**Problem**
Every line containing "donut" should be identified and copied from the data below.

*** Opening Input ***

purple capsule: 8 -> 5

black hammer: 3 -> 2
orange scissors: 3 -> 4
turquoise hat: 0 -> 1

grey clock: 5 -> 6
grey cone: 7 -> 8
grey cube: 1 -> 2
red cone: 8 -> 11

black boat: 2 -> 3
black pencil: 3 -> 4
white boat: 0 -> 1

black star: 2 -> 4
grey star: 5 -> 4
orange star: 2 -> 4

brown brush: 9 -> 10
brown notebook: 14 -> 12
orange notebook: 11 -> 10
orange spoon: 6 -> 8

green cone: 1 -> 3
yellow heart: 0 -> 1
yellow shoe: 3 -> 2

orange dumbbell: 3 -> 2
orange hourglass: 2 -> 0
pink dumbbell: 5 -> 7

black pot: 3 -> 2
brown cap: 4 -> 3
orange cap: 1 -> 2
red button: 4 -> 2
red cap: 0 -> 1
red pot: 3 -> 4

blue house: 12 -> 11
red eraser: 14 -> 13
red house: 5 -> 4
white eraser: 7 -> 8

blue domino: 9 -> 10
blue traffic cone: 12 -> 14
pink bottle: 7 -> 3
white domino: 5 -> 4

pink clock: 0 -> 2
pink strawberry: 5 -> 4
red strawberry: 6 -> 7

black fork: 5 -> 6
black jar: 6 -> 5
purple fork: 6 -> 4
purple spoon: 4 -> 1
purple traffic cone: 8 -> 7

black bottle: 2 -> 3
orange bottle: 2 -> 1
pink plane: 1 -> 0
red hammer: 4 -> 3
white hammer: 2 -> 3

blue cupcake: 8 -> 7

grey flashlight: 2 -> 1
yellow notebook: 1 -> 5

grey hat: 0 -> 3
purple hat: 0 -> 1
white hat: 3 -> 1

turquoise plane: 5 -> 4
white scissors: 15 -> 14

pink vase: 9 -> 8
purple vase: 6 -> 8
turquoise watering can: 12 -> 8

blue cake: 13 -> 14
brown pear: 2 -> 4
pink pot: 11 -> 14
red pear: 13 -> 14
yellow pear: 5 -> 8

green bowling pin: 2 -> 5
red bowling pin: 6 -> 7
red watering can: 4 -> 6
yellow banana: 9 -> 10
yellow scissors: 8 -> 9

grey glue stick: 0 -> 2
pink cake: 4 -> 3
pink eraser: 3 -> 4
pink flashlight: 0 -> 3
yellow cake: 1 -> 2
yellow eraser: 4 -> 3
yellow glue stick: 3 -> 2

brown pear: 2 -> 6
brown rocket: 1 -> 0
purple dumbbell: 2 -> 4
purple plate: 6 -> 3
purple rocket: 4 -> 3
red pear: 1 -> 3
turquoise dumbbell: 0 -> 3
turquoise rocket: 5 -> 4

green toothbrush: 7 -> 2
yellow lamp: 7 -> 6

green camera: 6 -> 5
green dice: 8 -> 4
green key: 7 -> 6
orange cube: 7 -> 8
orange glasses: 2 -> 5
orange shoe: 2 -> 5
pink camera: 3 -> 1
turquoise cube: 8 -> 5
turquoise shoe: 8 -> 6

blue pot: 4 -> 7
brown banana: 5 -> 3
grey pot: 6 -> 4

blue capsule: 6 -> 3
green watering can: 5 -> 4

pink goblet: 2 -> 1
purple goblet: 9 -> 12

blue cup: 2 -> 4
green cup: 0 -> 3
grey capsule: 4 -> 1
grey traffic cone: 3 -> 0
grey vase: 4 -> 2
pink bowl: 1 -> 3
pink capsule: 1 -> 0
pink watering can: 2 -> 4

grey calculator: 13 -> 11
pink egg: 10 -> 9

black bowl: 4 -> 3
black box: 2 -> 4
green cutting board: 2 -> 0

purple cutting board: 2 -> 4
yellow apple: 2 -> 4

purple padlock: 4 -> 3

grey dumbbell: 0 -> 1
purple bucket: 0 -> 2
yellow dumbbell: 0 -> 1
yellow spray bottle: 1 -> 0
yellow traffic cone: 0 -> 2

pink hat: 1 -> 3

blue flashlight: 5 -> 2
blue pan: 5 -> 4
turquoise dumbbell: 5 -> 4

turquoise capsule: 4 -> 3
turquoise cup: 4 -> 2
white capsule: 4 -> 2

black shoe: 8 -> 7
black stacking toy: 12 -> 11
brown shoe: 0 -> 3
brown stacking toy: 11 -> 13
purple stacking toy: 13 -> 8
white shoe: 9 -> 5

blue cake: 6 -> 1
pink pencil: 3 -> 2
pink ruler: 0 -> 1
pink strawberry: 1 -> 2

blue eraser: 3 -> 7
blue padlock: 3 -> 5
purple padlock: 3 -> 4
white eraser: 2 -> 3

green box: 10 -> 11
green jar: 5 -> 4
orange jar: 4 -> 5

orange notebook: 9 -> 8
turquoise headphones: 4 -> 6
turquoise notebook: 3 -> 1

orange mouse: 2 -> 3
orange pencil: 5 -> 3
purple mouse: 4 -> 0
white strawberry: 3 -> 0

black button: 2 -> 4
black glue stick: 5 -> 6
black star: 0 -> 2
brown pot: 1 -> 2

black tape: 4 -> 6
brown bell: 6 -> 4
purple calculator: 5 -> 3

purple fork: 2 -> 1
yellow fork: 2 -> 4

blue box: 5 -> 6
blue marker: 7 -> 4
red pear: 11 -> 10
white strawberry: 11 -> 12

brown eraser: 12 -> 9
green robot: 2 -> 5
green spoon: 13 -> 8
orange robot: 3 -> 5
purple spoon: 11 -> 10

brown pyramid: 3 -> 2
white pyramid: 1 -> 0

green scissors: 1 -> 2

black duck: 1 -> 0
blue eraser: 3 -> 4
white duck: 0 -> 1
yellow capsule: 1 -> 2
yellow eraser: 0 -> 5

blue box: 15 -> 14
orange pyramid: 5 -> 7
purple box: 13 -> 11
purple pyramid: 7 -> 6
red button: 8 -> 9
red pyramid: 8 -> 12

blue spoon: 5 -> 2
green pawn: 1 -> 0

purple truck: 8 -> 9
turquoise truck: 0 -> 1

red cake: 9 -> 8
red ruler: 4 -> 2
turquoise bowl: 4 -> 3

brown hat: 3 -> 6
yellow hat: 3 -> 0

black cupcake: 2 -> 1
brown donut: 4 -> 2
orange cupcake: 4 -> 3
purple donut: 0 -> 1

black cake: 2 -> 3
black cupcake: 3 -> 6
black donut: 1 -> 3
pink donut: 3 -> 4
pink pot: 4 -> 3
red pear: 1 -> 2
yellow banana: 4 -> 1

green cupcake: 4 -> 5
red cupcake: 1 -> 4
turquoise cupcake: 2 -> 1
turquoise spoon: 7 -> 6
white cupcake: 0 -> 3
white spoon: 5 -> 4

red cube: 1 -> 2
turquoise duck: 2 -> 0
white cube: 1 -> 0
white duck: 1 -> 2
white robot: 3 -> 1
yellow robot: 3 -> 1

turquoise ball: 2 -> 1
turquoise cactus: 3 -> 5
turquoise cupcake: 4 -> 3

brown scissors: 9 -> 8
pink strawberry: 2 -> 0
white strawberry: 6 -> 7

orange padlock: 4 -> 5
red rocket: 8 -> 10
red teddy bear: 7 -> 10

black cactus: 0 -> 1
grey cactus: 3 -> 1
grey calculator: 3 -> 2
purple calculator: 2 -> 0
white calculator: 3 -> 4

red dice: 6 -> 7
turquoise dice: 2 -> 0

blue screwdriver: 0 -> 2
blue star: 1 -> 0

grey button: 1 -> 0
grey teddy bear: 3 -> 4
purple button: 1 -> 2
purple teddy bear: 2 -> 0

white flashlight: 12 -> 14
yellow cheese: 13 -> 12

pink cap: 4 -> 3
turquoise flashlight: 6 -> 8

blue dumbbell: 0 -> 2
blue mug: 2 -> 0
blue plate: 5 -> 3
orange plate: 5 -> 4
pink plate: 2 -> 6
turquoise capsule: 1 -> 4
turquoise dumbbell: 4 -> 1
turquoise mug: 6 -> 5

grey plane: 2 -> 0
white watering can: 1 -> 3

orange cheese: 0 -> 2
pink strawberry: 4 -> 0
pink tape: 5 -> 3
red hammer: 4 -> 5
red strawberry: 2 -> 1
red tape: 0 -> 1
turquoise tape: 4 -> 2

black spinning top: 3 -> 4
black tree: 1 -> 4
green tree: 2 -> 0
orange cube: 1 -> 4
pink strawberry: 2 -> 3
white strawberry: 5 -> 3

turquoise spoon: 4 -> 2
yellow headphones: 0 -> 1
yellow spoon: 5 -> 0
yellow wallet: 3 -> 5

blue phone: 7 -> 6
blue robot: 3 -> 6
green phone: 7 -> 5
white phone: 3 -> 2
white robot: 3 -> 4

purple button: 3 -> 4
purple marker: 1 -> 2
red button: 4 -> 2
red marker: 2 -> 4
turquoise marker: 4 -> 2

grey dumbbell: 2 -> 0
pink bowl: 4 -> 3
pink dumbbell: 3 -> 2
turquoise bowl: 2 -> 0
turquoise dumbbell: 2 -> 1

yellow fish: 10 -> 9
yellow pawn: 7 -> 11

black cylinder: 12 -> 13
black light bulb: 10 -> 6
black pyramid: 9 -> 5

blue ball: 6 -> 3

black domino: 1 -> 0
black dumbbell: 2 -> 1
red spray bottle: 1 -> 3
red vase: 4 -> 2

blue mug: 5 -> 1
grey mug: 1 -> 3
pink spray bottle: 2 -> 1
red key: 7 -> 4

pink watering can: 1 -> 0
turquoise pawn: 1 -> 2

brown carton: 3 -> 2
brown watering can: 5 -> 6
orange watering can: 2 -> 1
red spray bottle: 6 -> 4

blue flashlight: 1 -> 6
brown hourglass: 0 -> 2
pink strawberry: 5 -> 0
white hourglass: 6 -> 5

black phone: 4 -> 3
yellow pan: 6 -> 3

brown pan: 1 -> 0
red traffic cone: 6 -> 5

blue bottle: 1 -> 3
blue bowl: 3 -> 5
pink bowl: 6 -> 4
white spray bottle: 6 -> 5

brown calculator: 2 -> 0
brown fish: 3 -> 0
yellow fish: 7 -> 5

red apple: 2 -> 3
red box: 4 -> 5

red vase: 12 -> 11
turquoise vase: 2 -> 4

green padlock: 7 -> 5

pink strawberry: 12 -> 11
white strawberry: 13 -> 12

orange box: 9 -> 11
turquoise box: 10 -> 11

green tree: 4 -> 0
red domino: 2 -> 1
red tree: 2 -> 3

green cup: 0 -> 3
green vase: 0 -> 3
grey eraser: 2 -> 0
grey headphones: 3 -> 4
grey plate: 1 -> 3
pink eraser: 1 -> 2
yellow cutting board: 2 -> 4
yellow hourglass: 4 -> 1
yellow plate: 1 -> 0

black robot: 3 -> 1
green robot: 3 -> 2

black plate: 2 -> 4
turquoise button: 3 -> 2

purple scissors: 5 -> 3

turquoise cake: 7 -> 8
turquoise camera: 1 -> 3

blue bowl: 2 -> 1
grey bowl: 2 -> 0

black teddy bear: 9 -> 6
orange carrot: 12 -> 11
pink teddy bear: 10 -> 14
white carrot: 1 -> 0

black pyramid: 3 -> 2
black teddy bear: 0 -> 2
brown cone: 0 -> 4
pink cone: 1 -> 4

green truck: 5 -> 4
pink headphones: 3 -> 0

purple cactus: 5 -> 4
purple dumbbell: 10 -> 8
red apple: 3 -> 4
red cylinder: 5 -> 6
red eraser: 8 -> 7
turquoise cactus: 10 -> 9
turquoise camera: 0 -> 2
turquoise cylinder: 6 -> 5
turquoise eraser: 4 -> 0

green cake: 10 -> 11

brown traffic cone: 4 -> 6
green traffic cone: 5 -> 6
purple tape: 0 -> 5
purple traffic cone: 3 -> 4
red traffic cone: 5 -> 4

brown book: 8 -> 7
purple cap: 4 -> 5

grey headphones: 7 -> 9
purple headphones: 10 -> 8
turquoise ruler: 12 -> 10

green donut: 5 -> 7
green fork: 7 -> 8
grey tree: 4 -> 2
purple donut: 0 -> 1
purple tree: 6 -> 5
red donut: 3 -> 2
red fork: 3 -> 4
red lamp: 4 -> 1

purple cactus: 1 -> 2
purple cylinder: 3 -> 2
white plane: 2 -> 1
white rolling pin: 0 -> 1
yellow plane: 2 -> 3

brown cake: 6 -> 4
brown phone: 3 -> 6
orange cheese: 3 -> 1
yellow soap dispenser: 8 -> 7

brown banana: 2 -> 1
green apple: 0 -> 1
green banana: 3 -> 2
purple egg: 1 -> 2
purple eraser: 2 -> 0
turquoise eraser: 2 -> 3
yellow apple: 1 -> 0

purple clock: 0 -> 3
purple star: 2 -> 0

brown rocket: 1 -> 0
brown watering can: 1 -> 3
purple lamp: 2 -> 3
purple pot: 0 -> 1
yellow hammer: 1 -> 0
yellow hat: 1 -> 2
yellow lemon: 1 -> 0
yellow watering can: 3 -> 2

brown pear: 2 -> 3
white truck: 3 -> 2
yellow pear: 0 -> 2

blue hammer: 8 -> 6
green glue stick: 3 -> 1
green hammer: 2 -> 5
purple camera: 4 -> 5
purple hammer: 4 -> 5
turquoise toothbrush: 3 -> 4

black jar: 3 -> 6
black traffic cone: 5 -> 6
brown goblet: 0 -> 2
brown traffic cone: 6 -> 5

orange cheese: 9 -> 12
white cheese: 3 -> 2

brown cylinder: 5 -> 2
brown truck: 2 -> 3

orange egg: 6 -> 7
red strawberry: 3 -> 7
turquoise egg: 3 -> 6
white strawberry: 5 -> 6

*** Closing Input ***

**Solution for this exercise**
brown donut: 4 -> 2
purple donut: 0 -> 1
black donut: 1 -> 3
pink donut: 3 -> 4
green donut: 5 -> 7
purple donut: 0 -> 1
red donut: 3 -> 2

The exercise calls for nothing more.